(Coordinate-based object records)
= = = = =
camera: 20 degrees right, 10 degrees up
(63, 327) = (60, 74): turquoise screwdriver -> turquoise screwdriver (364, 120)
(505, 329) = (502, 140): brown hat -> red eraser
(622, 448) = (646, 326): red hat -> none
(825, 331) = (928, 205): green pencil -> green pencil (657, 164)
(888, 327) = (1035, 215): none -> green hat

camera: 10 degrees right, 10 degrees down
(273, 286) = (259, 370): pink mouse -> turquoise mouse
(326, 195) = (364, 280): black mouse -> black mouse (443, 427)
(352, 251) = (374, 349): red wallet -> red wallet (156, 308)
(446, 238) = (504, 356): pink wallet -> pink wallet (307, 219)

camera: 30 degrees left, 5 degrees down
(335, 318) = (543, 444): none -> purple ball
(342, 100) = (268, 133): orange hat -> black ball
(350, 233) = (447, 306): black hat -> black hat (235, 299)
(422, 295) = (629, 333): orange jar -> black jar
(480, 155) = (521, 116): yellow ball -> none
= = = = =
## Action item
Set down the data in full, word for word.

## Solved exercise
camera: 20 degrees right, 10 degrees up
(63, 327) = (60, 74): turquoise screwdriver -> turquoise screwdriver (364, 120)
(505, 329) = (502, 140): brown hat -> red eraser
(622, 448) = (646, 326): red hat -> none
(825, 331) = (928, 205): green pencil -> green pencil (657, 164)
(888, 327) = (1035, 215): none -> green hat

camera: 10 degrees right, 10 degrees down
(273, 286) = (259, 370): pink mouse -> turquoise mouse
(326, 195) = (364, 280): black mouse -> black mouse (443, 427)
(352, 251) = (374, 349): red wallet -> red wallet (156, 308)
(446, 238) = (504, 356): pink wallet -> pink wallet (307, 219)

camera: 30 degrees left, 5 degrees down
(335, 318) = (543, 444): none -> purple ball
(342, 100) = (268, 133): orange hat -> black ball
(350, 233) = (447, 306): black hat -> black hat (235, 299)
(422, 295) = (629, 333): orange jar -> black jar
(480, 155) = (521, 116): yellow ball -> none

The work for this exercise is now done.